Task to carry out:
For this exercise, repeat the records below exactly and omit every picture.

Records for processing:
┌──
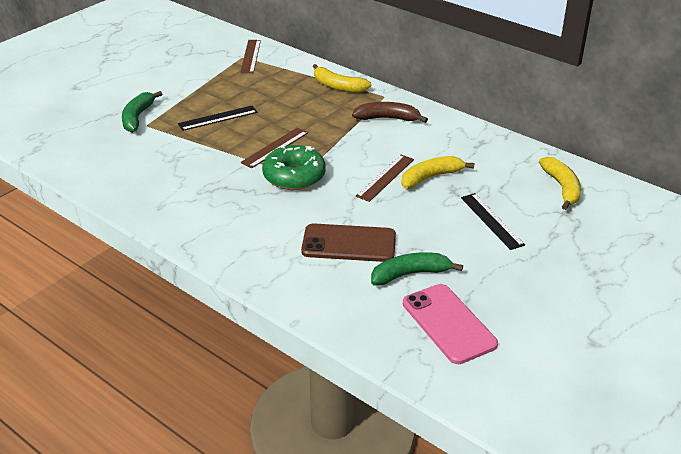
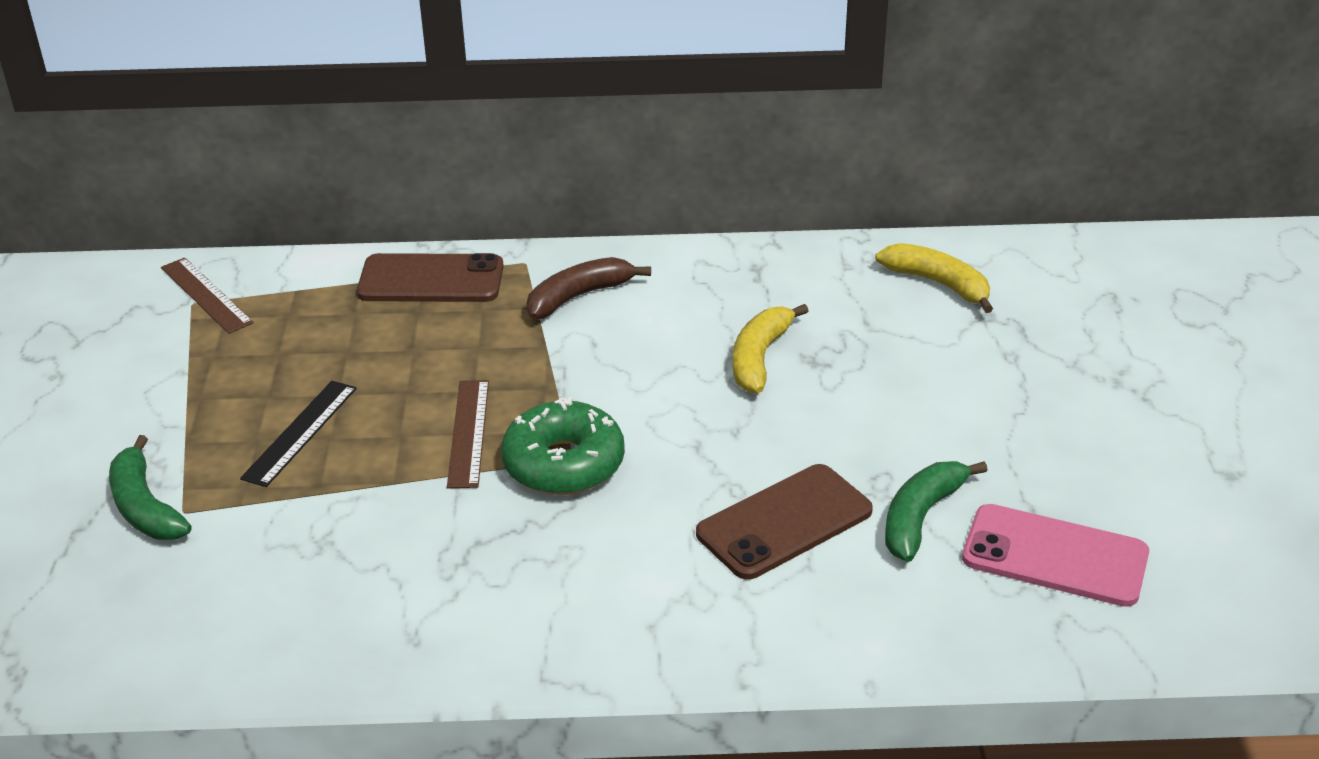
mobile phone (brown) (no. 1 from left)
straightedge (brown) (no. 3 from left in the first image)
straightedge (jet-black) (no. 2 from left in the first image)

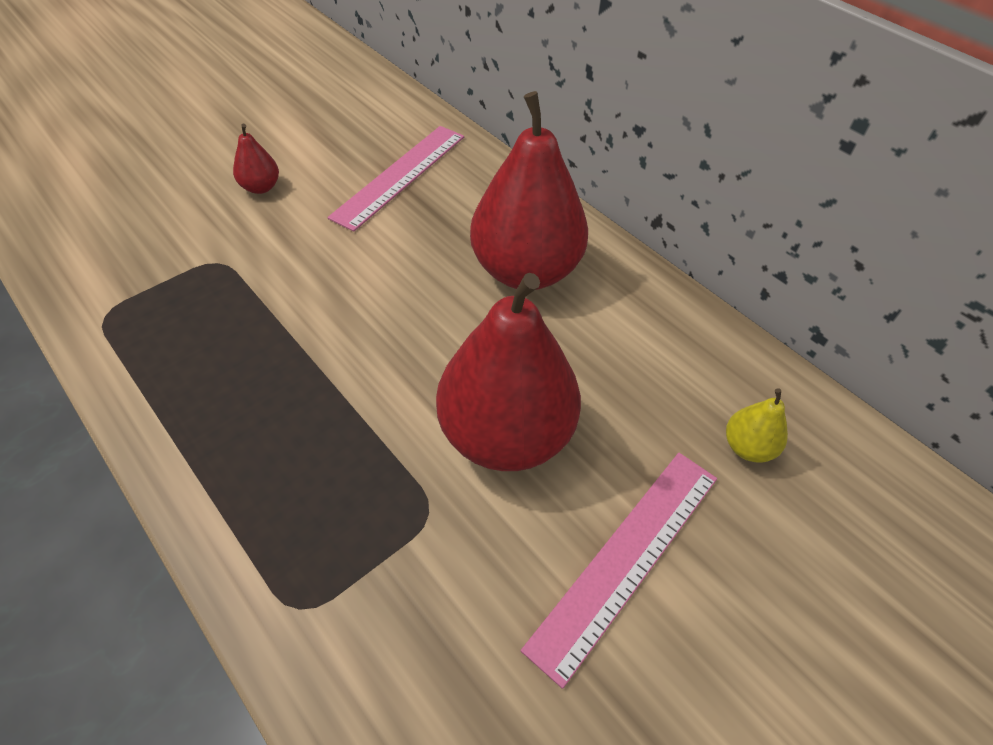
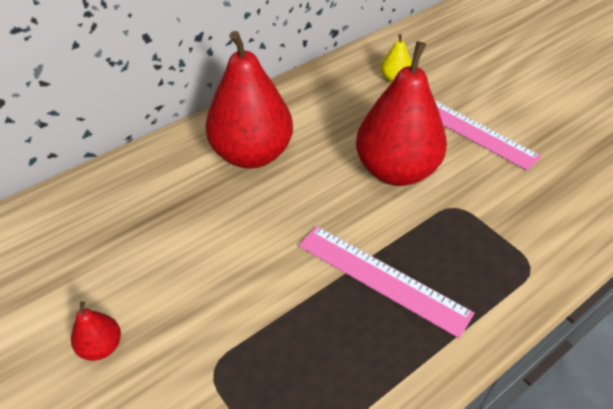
straightedge (pink) (no. 1 from left)

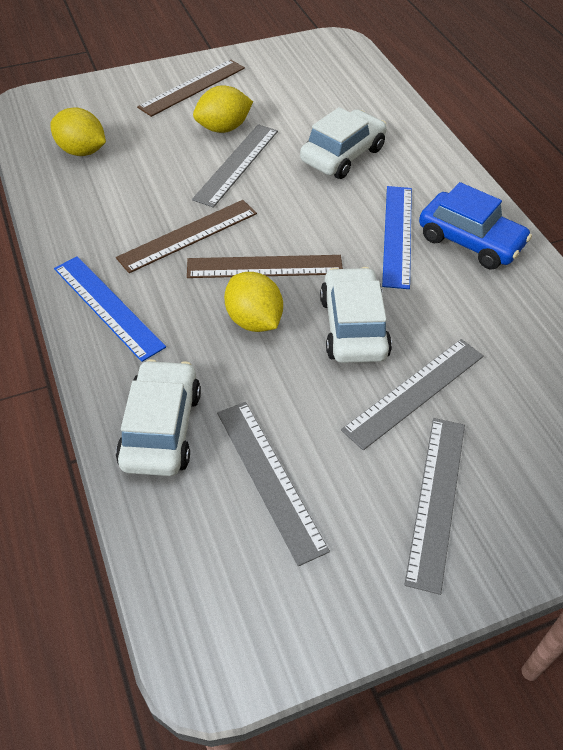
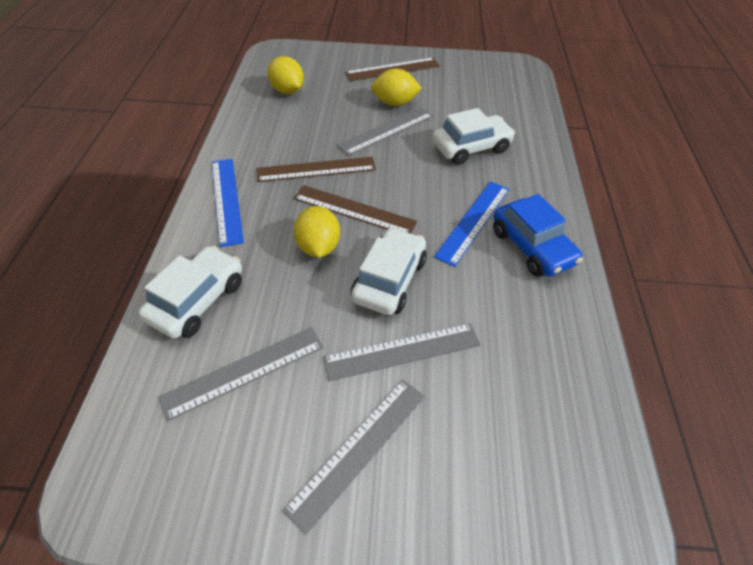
straightedge (grey) (no. 1 from left)

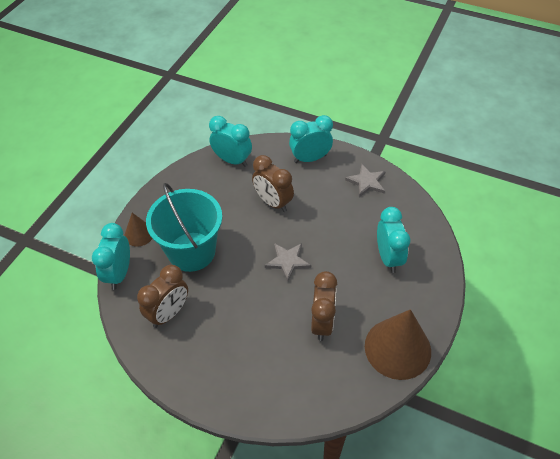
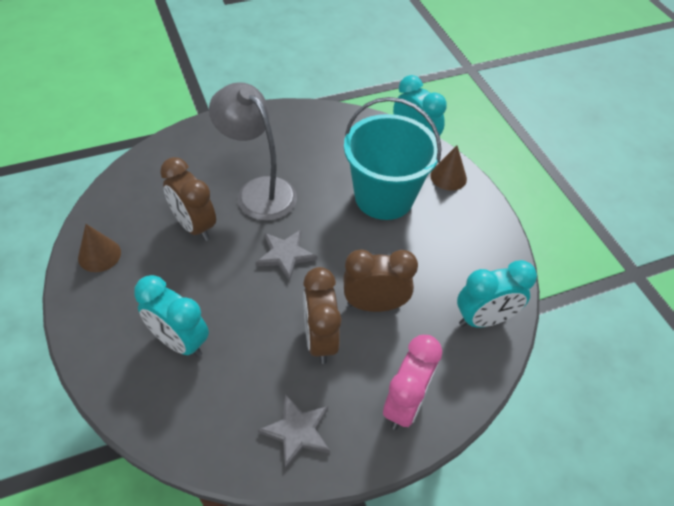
solid cone (brown) (no. 1 from left)
desk lamp (grey)
clock (brown) (no. 2 from left)
clock (pink)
└──
Result for this task:
mobile phone (brown) (no. 1 from left)
straightedge (brown) (no. 3 from left in the first image)
straightedge (jet-black) (no. 2 from left in the first image)

straightedge (pink) (no. 1 from left)

straightedge (grey) (no. 1 from left)

solid cone (brown) (no. 1 from left)
desk lamp (grey)
clock (brown) (no. 2 from left)
clock (pink)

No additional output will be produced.